> **Records for the task**

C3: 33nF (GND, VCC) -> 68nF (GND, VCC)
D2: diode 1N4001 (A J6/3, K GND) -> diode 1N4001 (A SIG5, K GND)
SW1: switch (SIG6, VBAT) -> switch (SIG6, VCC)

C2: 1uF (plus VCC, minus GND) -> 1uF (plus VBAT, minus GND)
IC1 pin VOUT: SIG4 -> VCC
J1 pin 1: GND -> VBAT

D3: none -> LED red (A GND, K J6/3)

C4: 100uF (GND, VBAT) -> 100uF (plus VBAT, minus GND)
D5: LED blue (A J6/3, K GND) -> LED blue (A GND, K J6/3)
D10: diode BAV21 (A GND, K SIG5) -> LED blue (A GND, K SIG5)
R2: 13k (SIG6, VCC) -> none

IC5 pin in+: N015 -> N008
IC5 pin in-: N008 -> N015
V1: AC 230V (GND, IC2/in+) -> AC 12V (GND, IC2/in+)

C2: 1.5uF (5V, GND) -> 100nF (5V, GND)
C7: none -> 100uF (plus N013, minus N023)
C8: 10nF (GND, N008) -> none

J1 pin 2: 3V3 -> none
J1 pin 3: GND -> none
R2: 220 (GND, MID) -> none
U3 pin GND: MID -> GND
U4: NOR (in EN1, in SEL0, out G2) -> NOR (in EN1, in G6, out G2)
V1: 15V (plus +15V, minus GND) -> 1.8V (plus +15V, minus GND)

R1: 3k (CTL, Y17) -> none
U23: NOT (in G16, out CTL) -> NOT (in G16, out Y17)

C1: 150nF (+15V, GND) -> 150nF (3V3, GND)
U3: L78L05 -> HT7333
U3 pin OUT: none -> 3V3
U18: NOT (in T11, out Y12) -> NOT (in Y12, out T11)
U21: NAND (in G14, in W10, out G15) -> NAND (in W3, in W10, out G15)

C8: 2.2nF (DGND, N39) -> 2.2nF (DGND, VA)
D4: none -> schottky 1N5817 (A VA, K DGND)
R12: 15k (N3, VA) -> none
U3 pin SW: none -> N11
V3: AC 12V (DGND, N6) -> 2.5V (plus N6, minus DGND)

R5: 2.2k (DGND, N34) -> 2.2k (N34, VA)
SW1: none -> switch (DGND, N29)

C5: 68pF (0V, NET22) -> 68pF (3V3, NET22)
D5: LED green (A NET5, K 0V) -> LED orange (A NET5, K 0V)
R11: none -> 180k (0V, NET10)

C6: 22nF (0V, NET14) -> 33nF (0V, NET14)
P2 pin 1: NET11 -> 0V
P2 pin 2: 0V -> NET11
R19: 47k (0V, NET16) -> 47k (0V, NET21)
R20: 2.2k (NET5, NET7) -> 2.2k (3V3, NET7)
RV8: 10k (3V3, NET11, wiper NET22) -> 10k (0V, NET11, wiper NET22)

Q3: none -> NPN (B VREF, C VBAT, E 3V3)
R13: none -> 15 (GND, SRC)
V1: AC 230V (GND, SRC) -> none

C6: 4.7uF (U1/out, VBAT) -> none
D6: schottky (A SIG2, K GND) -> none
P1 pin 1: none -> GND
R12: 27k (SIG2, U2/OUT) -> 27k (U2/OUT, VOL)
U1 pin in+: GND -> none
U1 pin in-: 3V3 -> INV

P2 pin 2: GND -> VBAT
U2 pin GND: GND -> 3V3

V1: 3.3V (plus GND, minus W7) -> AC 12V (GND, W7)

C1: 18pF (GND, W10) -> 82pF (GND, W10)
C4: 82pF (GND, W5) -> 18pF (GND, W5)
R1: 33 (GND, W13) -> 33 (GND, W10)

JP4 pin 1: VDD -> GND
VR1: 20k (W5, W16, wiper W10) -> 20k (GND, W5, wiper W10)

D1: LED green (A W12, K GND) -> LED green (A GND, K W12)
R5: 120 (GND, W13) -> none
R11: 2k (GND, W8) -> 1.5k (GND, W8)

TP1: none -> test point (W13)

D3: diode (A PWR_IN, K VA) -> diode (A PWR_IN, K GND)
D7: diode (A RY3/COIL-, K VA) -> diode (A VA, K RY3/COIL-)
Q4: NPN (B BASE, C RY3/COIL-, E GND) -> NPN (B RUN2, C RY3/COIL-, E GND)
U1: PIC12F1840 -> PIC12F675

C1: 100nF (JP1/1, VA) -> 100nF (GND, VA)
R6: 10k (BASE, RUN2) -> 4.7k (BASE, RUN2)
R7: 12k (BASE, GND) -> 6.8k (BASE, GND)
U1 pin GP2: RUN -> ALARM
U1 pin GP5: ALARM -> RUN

> **Problem requirements**
For the records above, state the number of lines holding the string "COIL", without further comment.

> **Exercise answer**
2